**Task instructions**:
Locate each entry that contains the word "cyan" and copy those entries out in full.

**Recorded data**:
╭──

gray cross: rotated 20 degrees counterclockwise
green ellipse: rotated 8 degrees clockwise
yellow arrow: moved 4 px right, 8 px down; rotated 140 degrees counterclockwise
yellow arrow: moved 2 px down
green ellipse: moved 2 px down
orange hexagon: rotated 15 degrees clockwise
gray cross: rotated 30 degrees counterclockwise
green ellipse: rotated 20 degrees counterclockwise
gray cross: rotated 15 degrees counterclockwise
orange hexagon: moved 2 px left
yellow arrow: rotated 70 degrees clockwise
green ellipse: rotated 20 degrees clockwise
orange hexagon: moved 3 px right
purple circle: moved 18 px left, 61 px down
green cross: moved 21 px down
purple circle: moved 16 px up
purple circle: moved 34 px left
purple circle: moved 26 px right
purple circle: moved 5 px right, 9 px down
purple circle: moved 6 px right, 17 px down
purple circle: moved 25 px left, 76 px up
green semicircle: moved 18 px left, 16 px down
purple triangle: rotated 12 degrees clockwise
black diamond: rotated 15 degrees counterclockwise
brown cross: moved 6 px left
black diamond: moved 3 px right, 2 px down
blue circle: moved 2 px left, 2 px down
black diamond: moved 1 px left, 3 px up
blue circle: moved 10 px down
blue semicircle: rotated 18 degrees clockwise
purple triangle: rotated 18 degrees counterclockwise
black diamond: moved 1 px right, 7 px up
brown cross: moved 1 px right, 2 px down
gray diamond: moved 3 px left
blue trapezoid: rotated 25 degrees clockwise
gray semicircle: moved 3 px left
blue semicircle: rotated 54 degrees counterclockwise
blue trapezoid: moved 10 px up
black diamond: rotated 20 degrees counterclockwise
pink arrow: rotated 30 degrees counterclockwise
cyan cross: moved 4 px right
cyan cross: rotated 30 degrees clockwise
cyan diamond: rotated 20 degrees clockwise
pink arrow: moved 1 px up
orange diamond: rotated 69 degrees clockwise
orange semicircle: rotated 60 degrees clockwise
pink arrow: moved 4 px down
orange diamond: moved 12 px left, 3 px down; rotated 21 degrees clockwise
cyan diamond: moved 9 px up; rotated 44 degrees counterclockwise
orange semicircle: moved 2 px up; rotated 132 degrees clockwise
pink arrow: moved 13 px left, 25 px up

╰──

**Exercise output**:
cyan cross: moved 4 px right
cyan cross: rotated 30 degrees clockwise
cyan diamond: rotated 20 degrees clockwise
cyan diamond: moved 9 px up; rotated 44 degrees counterclockwise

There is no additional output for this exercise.